Saved data entries

[Start of section]

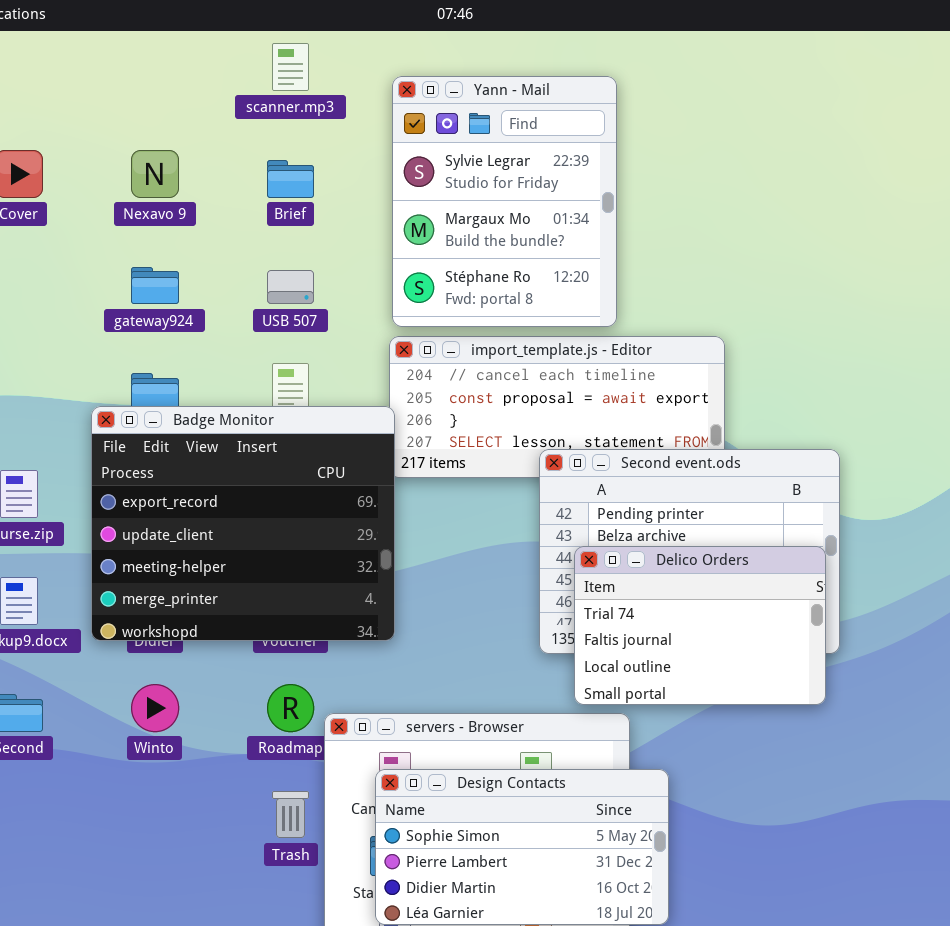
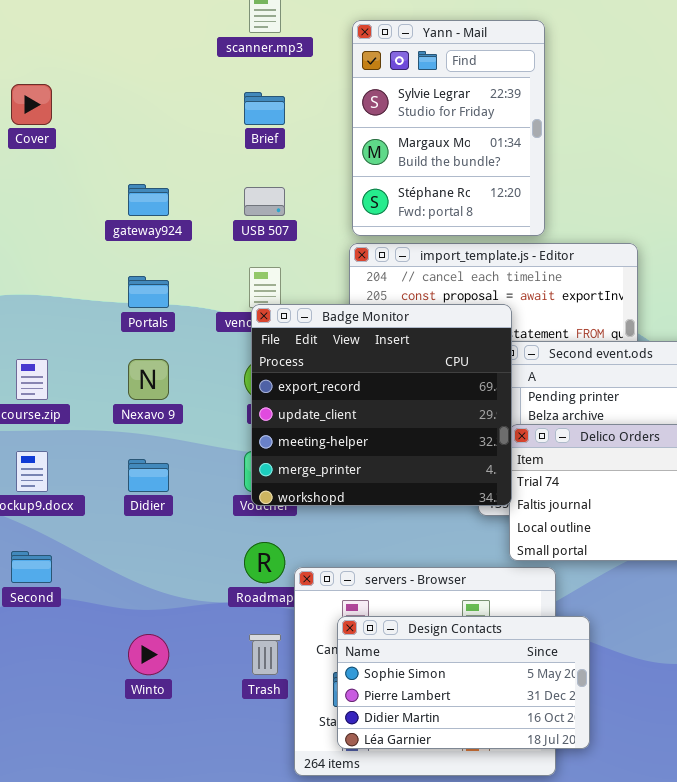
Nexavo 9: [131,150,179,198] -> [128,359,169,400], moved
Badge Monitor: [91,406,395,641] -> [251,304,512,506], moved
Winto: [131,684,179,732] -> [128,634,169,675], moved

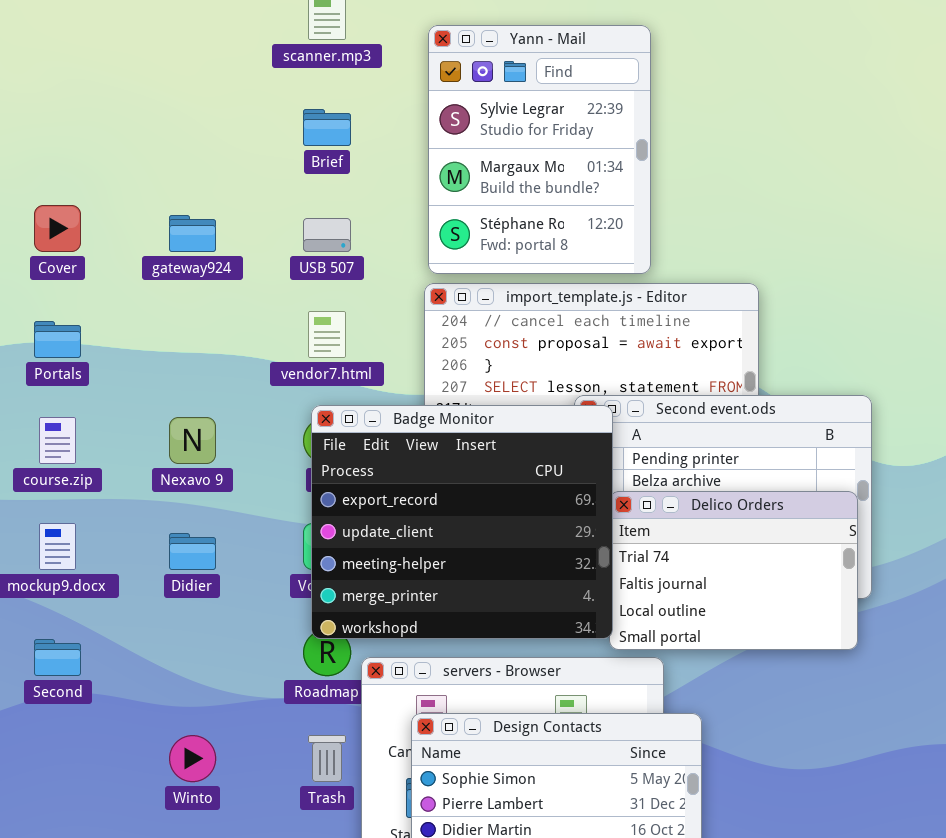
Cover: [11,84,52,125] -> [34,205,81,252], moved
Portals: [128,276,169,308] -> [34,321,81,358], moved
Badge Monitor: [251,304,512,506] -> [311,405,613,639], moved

[End of section]

DESCRIPTION OF THE TASK:
Copy out the lines above in full and unaltered, apart from the pictures.

ANSWER SPACE:
Nexavo 9: [131,150,179,198] -> [128,359,169,400], moved
Badge Monitor: [91,406,395,641] -> [251,304,512,506], moved
Winto: [131,684,179,732] -> [128,634,169,675], moved

Cover: [11,84,52,125] -> [34,205,81,252], moved
Portals: [128,276,169,308] -> [34,321,81,358], moved
Badge Monitor: [251,304,512,506] -> [311,405,613,639], moved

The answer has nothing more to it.